(Beginning of Data shown)

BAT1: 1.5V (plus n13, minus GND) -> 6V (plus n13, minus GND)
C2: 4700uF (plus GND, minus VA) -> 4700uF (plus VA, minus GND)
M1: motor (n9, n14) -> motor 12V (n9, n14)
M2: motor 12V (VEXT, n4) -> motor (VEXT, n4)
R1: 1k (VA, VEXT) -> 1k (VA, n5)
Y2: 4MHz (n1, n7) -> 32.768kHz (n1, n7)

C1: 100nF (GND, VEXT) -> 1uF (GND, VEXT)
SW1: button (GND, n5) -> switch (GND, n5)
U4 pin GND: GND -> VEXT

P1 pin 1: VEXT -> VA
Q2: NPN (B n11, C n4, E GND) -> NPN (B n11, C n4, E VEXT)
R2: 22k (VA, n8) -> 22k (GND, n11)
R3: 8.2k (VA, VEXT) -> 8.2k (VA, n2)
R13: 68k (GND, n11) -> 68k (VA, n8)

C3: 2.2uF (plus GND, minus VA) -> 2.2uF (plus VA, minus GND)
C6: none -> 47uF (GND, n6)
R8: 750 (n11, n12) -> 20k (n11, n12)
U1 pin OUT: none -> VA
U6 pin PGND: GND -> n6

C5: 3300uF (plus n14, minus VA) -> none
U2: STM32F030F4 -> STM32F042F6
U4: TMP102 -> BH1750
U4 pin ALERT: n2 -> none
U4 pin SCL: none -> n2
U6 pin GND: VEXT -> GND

(End of Data shown)

> What you should do
Everything from the line with "R2: 22k (VA, n8) -> 22k (GND, n11)" through the last line of the entries is to be written out again, unchanged; nothing else belongs in the answer.

> Answer for this exercise
R2: 22k (VA, n8) -> 22k (GND, n11)
R3: 8.2k (VA, VEXT) -> 8.2k (VA, n2)
R13: 68k (GND, n11) -> 68k (VA, n8)

C3: 2.2uF (plus GND, minus VA) -> 2.2uF (plus VA, minus GND)
C6: none -> 47uF (GND, n6)
R8: 750 (n11, n12) -> 20k (n11, n12)
U1 pin OUT: none -> VA
U6 pin PGND: GND -> n6

C5: 3300uF (plus n14, minus VA) -> none
U2: STM32F030F4 -> STM32F042F6
U4: TMP102 -> BH1750
U4 pin ALERT: n2 -> none
U4 pin SCL: none -> n2
U6 pin GND: VEXT -> GND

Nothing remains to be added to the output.